**WHAT IS BEING ASKED:** Among the entries below, one stretch runs from the line that contains "purple brick D7:D8" through the line that contains "tan slope I10:J10". Repeat that stretch exactly, ends included, and only that.

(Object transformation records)
---------------

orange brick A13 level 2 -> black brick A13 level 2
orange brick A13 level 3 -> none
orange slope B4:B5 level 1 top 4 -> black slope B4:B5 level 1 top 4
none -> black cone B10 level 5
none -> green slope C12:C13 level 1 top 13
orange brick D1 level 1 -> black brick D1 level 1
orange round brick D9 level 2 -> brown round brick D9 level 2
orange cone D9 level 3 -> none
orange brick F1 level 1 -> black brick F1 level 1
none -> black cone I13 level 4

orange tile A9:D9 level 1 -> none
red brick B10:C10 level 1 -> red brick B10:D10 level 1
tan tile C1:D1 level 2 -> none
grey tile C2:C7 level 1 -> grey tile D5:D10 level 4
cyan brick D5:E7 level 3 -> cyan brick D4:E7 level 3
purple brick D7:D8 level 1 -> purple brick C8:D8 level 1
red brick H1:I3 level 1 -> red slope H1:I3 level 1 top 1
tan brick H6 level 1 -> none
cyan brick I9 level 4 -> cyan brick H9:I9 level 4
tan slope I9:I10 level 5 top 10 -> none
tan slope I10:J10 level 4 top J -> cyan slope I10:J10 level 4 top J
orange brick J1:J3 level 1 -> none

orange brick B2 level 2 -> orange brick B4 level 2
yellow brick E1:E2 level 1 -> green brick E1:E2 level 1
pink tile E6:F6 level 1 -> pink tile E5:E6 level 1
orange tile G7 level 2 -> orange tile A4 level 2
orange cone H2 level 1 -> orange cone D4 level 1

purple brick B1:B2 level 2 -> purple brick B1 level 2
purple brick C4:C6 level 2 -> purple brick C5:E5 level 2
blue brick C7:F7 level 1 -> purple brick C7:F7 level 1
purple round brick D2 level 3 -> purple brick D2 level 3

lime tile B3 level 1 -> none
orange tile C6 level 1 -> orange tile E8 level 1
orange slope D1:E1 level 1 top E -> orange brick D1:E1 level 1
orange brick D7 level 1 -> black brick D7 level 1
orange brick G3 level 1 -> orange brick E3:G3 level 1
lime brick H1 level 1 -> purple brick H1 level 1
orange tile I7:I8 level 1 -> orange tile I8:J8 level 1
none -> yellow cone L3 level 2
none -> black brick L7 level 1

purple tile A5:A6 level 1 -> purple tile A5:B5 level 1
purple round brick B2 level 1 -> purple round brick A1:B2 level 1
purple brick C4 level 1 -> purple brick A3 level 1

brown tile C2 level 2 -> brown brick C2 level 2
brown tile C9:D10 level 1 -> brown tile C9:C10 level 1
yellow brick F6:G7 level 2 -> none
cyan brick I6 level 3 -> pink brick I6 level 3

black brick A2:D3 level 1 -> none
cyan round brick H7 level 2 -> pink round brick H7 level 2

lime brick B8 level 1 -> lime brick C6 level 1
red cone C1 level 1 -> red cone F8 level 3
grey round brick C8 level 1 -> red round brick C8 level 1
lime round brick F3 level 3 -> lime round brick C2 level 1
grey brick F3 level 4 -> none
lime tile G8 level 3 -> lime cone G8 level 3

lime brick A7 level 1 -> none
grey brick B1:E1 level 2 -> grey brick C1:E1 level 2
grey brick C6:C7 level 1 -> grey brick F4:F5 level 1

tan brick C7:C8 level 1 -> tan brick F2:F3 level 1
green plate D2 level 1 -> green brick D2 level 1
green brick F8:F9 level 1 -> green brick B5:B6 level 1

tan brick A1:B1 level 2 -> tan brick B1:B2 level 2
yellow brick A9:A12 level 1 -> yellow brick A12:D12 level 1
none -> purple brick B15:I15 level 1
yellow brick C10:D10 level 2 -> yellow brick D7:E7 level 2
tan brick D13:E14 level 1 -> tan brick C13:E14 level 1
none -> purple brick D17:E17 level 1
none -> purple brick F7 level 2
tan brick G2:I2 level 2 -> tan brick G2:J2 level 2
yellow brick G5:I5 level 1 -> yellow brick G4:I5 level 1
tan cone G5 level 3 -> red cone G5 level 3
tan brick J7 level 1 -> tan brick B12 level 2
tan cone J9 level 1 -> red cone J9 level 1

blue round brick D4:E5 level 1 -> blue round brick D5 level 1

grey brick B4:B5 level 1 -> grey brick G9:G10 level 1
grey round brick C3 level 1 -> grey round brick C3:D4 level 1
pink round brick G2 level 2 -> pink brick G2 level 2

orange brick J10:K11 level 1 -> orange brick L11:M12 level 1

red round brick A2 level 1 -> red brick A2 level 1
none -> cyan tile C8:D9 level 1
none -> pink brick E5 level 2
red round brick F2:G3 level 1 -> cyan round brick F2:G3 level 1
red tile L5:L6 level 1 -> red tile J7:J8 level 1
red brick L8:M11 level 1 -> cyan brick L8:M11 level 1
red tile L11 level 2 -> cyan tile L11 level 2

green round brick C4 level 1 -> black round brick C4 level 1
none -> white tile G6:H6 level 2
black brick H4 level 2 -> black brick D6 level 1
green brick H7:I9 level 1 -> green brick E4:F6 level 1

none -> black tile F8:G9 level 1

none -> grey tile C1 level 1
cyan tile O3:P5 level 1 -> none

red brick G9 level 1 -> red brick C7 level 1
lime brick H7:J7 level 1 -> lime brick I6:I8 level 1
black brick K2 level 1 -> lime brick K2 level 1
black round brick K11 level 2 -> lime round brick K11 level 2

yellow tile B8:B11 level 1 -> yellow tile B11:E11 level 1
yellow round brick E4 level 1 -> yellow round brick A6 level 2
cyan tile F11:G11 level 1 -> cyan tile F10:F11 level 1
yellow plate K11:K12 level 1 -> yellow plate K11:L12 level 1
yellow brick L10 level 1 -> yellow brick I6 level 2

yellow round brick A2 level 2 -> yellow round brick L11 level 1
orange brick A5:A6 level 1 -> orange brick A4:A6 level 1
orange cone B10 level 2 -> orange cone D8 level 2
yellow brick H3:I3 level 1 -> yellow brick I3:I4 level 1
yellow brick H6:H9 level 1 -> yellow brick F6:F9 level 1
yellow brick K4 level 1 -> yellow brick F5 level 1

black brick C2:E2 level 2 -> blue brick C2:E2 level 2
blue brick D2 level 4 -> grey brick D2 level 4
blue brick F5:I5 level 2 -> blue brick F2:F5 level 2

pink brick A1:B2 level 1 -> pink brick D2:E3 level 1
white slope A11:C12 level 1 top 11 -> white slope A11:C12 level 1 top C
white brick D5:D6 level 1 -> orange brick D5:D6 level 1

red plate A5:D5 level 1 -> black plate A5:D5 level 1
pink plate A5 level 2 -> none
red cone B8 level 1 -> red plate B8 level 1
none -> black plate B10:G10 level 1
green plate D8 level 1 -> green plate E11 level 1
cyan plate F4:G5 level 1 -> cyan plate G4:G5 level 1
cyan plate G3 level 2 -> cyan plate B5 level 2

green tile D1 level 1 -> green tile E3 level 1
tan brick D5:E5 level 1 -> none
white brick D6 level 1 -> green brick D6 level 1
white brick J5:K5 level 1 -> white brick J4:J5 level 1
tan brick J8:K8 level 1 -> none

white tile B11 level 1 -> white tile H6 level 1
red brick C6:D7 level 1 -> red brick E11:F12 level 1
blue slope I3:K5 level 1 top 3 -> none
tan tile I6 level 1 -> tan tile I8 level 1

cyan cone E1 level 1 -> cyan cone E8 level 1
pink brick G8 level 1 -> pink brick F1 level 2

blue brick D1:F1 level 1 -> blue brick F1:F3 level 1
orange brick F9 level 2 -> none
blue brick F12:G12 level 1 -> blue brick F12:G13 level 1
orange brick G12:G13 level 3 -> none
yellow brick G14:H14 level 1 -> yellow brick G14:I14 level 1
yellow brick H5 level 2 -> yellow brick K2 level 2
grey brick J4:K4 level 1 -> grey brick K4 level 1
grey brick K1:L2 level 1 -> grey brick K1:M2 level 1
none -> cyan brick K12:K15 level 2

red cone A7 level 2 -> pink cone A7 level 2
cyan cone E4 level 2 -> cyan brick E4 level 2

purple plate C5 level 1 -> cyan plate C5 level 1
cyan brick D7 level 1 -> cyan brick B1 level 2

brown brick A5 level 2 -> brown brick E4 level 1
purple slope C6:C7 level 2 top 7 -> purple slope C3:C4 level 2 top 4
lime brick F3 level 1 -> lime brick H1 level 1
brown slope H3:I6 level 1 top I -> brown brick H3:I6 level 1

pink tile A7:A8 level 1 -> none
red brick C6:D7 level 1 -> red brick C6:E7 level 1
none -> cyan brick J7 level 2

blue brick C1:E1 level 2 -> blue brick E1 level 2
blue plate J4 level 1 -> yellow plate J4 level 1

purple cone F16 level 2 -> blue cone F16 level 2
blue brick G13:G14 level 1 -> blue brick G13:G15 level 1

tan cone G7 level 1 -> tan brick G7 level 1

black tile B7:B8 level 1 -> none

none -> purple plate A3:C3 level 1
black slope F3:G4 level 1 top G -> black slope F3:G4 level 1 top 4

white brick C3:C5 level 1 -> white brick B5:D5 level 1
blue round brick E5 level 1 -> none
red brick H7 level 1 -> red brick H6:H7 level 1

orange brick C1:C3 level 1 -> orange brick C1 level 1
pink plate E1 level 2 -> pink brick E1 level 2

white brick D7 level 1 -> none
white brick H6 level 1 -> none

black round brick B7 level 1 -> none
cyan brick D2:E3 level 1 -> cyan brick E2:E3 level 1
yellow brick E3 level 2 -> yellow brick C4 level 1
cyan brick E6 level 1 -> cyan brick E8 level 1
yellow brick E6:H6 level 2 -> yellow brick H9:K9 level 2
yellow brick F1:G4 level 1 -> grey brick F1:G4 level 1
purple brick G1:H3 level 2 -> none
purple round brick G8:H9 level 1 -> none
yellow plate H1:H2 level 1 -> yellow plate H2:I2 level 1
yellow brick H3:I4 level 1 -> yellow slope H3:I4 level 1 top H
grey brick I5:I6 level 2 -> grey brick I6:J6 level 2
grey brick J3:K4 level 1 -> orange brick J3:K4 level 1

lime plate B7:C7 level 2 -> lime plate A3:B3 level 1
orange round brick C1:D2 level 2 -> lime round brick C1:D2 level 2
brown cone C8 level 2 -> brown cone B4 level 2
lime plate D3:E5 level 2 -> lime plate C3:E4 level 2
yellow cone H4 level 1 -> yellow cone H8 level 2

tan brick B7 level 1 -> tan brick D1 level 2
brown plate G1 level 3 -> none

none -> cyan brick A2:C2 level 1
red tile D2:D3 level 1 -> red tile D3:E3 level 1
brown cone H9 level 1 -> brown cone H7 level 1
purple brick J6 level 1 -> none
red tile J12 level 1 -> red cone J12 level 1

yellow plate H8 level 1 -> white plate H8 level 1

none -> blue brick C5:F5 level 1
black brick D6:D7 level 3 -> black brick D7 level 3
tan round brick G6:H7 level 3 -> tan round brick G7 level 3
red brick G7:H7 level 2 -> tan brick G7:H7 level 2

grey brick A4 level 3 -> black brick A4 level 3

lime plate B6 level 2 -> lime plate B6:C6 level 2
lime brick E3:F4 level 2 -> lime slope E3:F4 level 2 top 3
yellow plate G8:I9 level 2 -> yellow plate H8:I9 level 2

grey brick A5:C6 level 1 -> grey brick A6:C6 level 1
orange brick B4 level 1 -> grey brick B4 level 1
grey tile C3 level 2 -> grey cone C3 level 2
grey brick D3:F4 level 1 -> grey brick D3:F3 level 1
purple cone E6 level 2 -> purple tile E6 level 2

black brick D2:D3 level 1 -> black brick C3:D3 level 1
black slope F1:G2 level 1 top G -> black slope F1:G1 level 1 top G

---------------

**TASK RESPONSE:**
purple brick D7:D8 level 1 -> purple brick C8:D8 level 1
red brick H1:I3 level 1 -> red slope H1:I3 level 1 top 1
tan brick H6 level 1 -> none
cyan brick I9 level 4 -> cyan brick H9:I9 level 4
tan slope I9:I10 level 5 top 10 -> none
tan slope I10:J10 level 4 top J -> cyan slope I10:J10 level 4 top J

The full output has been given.